# [Requirement]
Would you please retype, exactly, the lines of the listing below between the line with "(399, 262) = (631, 405): pink" and the line with "(539, 183) = (304, 347): none", inclusive?

# [Supplied records]
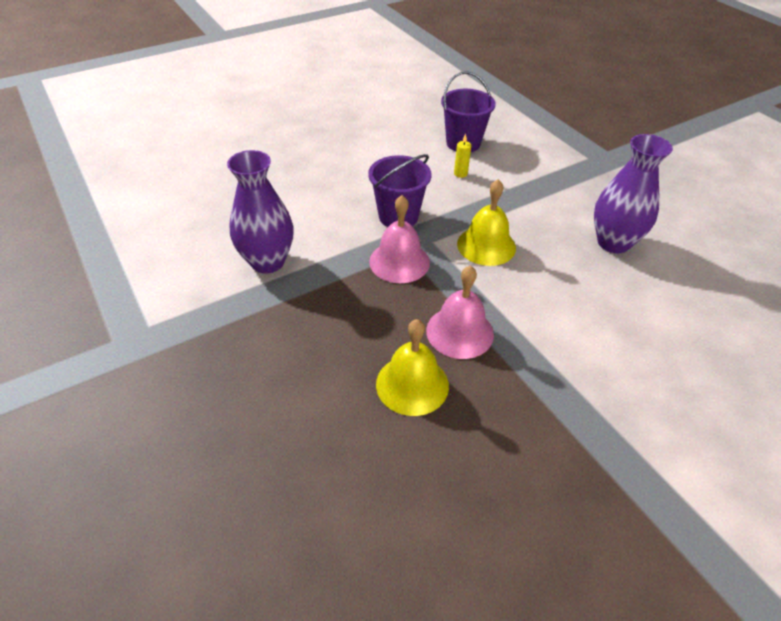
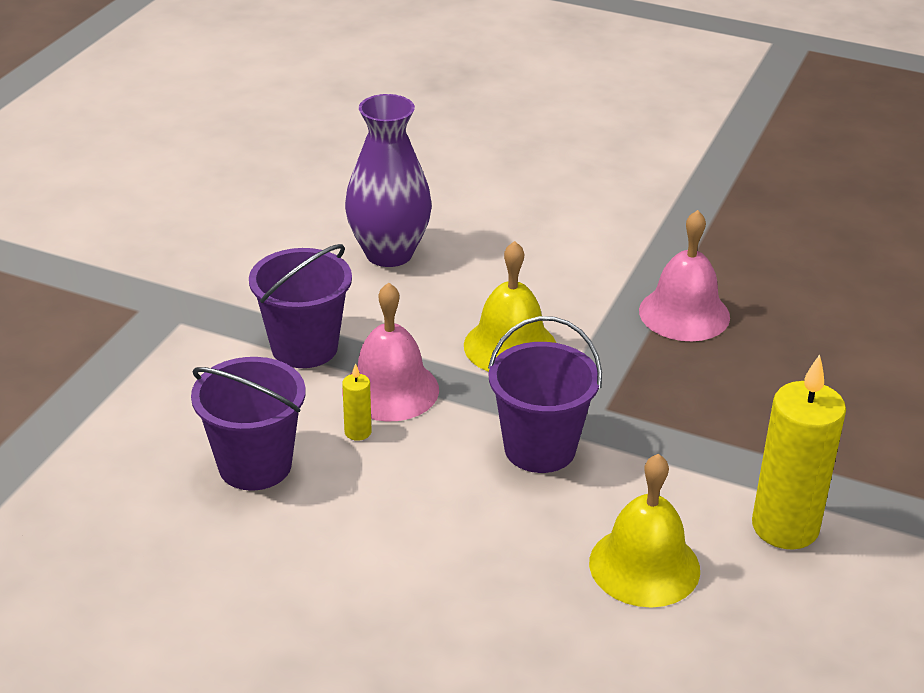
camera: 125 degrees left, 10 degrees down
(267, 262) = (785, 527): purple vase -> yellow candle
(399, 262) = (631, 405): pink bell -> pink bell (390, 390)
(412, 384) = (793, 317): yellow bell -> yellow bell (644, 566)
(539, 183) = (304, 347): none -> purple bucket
---
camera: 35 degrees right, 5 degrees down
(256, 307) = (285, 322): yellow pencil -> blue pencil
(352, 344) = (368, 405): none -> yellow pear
...
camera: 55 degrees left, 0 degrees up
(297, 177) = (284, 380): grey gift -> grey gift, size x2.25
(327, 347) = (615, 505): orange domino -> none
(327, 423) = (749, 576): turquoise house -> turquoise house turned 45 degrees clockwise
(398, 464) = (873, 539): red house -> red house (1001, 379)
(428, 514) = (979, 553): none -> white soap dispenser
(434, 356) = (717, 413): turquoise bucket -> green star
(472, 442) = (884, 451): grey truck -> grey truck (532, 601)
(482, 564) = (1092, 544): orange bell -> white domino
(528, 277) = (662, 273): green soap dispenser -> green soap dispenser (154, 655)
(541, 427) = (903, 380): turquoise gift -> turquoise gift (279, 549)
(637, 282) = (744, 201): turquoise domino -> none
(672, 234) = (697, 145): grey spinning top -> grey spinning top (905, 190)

# [Result of this exercise]
(399, 262) = (631, 405): pink bell -> pink bell (390, 390)
(412, 384) = (793, 317): yellow bell -> yellow bell (644, 566)
(539, 183) = (304, 347): none -> purple bucket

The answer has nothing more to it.